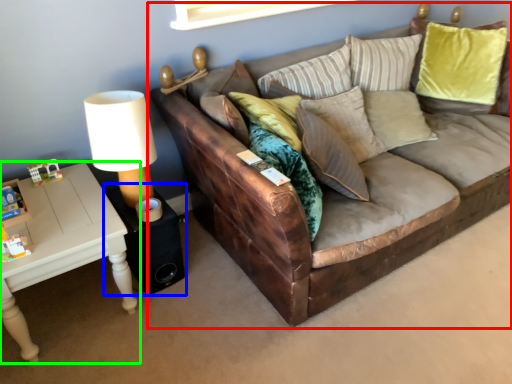
Question: Based on their relative distances, which object is nearer to studio couch (highlighted by a red box)? Choose from side table (highlighted by a blue box) and table (highlighted by a green box).

Choices:
 (A) side table
 (B) table

Answer: (A)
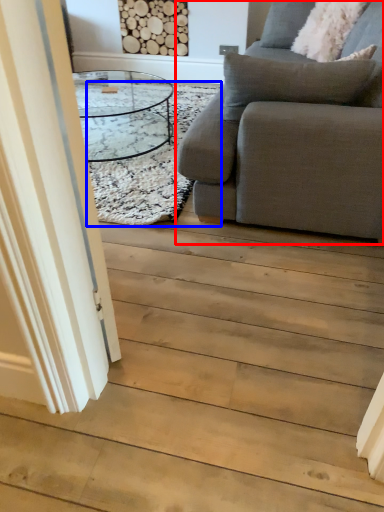
Question: Which object is closer to the camera taking this photo, studio couch (highlighted by a red box) or mat (highlighted by a blue box)?

Choices:
 (A) studio couch
 (B) mat

Answer: (A)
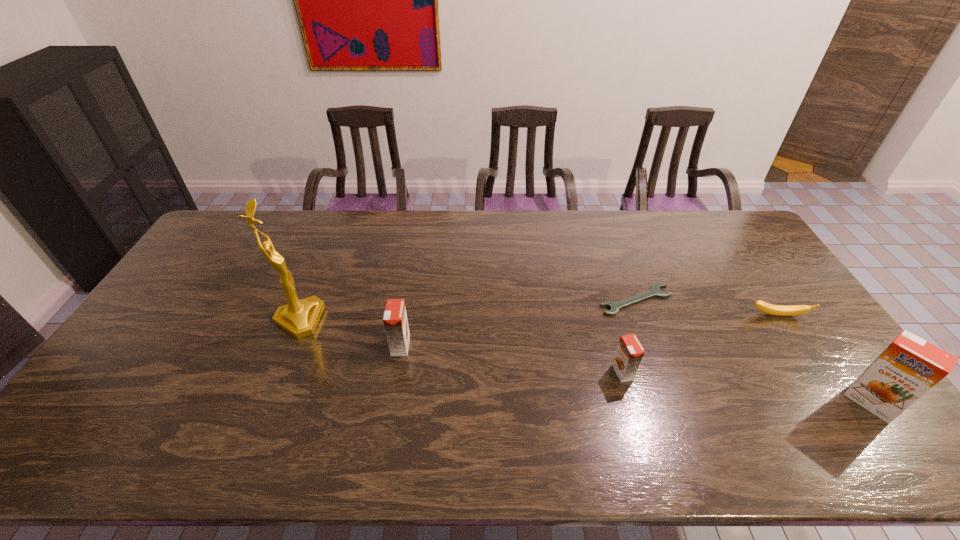
This screenshot has height=540, width=960. Find the location of `free space for a new orange juice on the left`. free space for a new orange juice on the left is located at coordinates (201, 321).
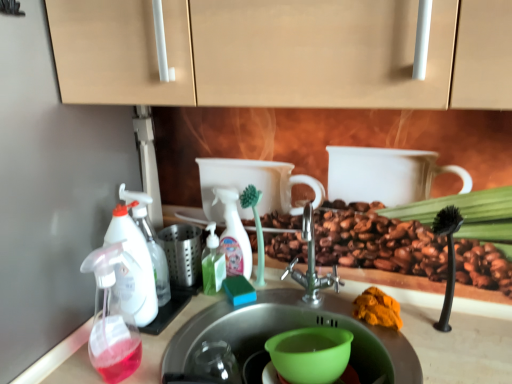
You are a GUI agent. You are given a task and a screenshot of the screen. Output one action in this format:
    pyautogui.click(x=<x>, y=<y>)
    Task: Click on the free space in front of translucent plastic soap dispenser at left, which ranks as the second soap dispenser in back-to-front order
    
    Given the screenshot: What is the action you would take?
    pyautogui.click(x=109, y=366)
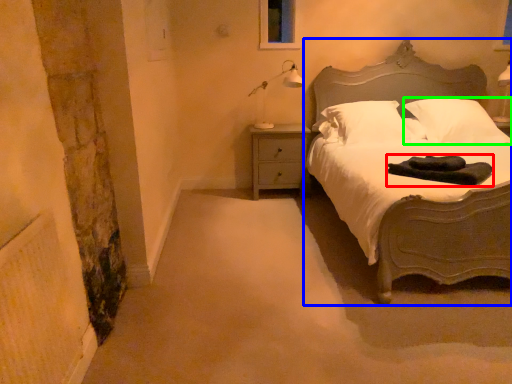
Question: Based on their relative distances, which object is nearer to material (highlighted by a red box)? Choose from bed (highlighted by a blue box) and pillow (highlighted by a green box).

Choices:
 (A) bed
 (B) pillow

Answer: (B)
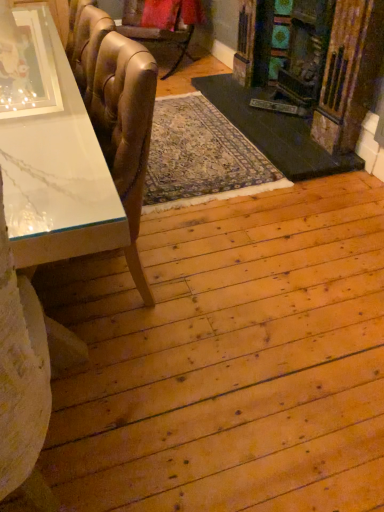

* **Given task**: Retype all of the rows above character for character, and leave the pictures out of your answer.

* **Task answer**:
Question: Based on their relative distances, which object is nearer to studio couch (highlighted by a red box)? Choose from side table (highlighted by a blue box) and table (highlighted by a green box).

Choices:
 (A) side table
 (B) table

Answer: (A)
Question: Which object is closer to the camera taking this photo, studio couch (highlighted by a red box) or mat (highlighted by a blue box)?

Choices:
 (A) studio couch
 (B) mat

Answer: (A)
This screenshot has height=540, width=960. Find the location of `free space for a new orange juice on the left`. free space for a new orange juice on the left is located at coordinates (201, 321).
You are a GUI agent. You are given a task and a screenshot of the screen. Output one action in this format:
    pyautogui.click(x=<x>, y=<y>)
    Task: Click on the free space in front of translucent plastic soap dispenser at left, which ranks as the second soap dispenser in back-to-front order
    
    Given the screenshot: What is the action you would take?
    pyautogui.click(x=109, y=366)
Question: Based on their relative distances, which object is nearer to material (highlighted by a red box)? Choose from bed (highlighted by a blue box) and pillow (highlighted by a green box).

Choices:
 (A) bed
 (B) pillow

Answer: (B)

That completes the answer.